_Data for review_:
========

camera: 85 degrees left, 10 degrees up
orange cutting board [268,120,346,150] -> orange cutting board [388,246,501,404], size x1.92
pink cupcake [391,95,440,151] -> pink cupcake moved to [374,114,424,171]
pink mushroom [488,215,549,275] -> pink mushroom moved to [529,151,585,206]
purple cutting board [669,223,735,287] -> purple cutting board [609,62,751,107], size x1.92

========

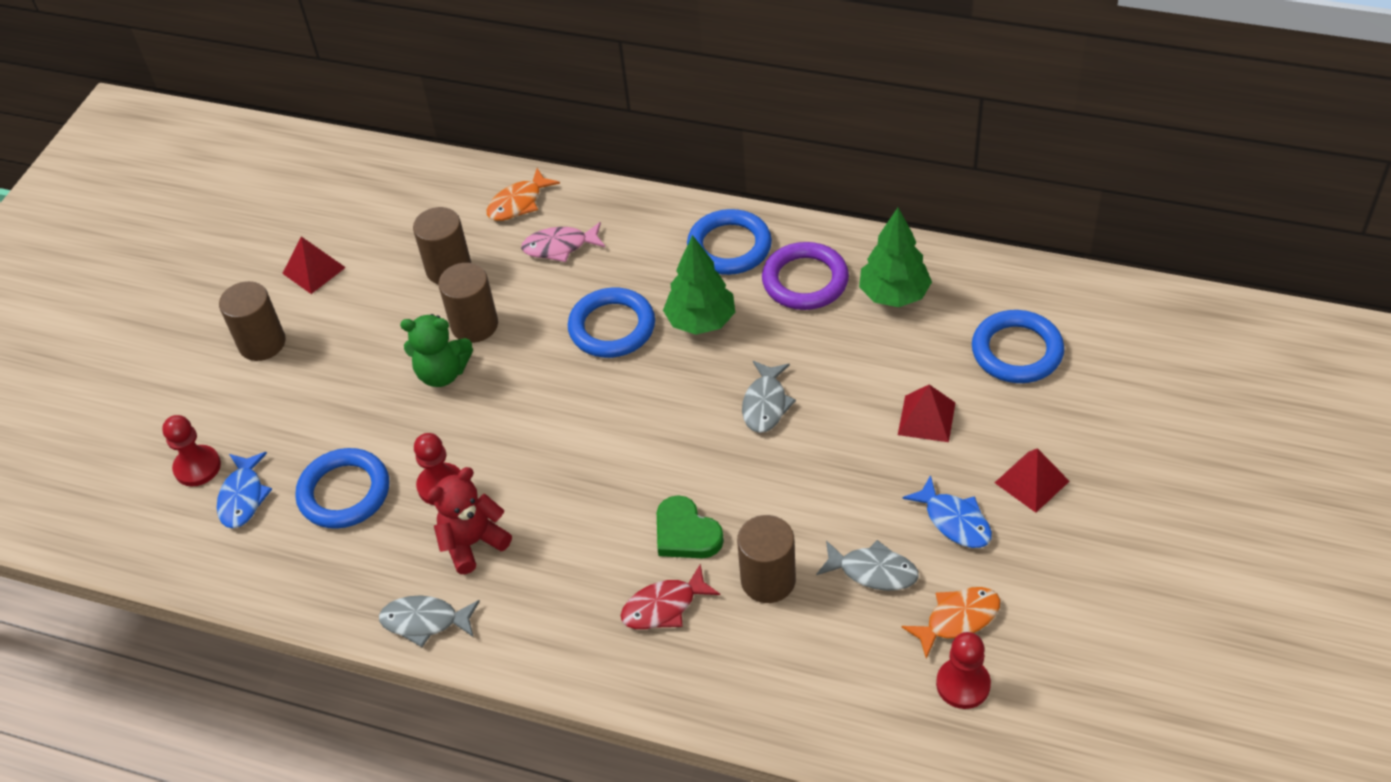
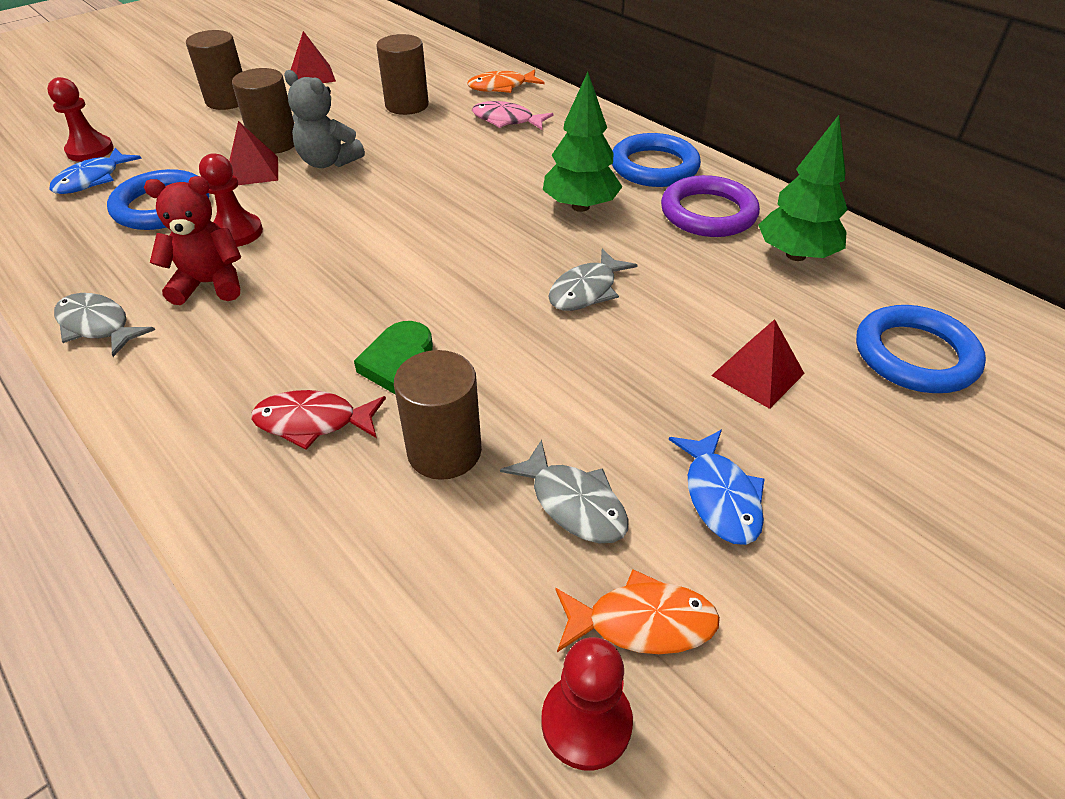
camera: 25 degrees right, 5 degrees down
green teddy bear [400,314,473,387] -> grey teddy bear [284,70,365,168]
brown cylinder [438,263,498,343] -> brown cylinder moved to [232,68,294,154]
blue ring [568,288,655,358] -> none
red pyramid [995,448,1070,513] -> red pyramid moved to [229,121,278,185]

========

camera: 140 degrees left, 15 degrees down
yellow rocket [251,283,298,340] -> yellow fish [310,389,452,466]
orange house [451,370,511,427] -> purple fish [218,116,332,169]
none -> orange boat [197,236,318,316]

========

_Exercise brief_:
Among the entries above, find the line with "brown cylinder [438,263,498,343]" and the line with "red pyramid [995,448,1070,513]"; give again exactly these two lines and all lines between them.

_Answer section_:
brown cylinder [438,263,498,343] -> brown cylinder moved to [232,68,294,154]
blue ring [568,288,655,358] -> none
red pyramid [995,448,1070,513] -> red pyramid moved to [229,121,278,185]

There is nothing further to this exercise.